#### [Task statement]
Each line below is to be copied exactly; images do not go into the copy.

#### [Given data]

== Segment start ==

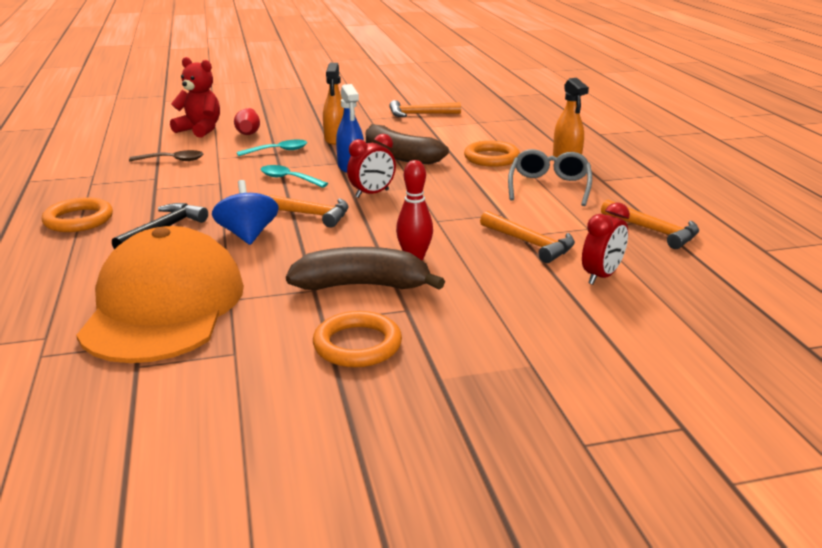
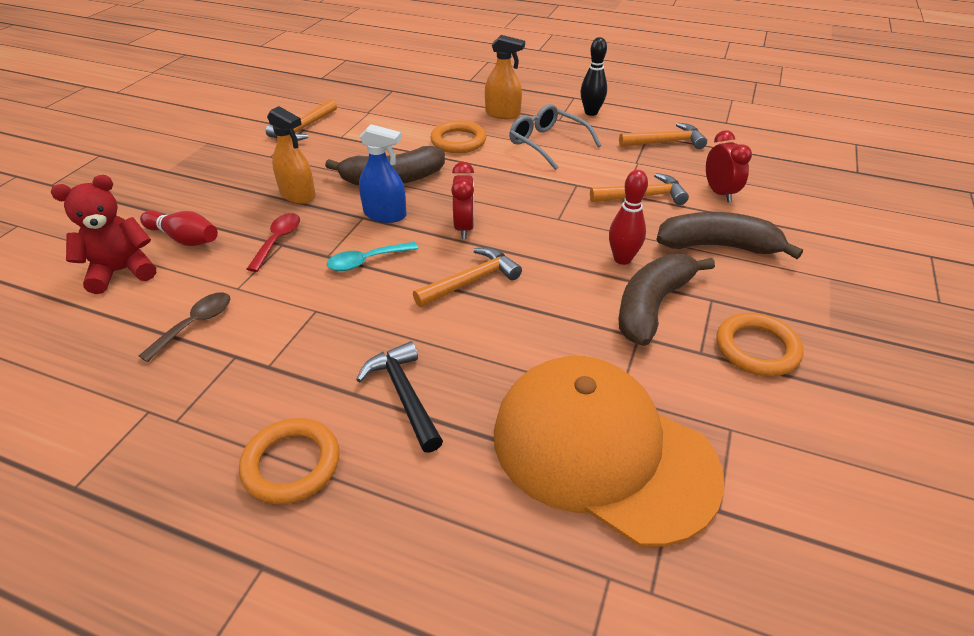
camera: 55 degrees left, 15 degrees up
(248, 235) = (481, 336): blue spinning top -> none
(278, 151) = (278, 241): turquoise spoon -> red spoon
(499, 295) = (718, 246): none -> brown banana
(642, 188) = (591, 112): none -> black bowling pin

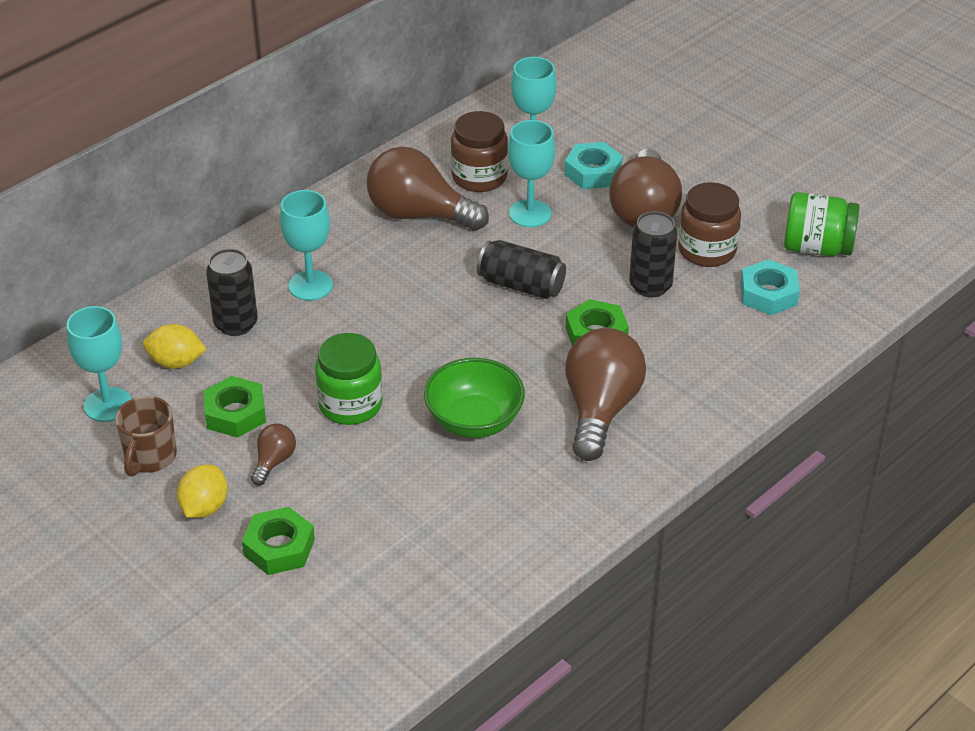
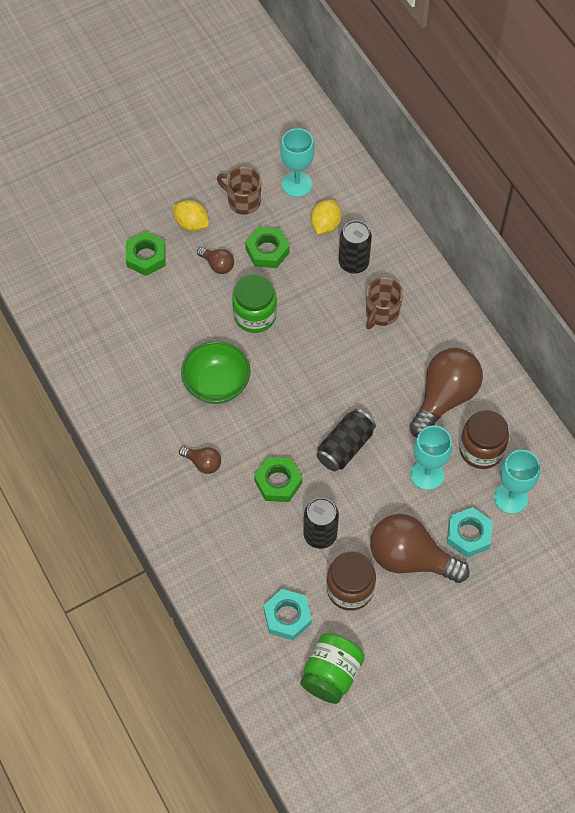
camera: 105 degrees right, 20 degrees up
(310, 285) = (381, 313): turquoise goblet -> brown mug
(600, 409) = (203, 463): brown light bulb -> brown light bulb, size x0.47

== Segment end ==

#### [Completed task]
camera: 55 degrees left, 15 degrees up
(248, 235) = (481, 336): blue spinning top -> none
(278, 151) = (278, 241): turquoise spoon -> red spoon
(499, 295) = (718, 246): none -> brown banana
(642, 188) = (591, 112): none -> black bowling pin

camera: 105 degrees right, 20 degrees up
(310, 285) = (381, 313): turquoise goblet -> brown mug
(600, 409) = (203, 463): brown light bulb -> brown light bulb, size x0.47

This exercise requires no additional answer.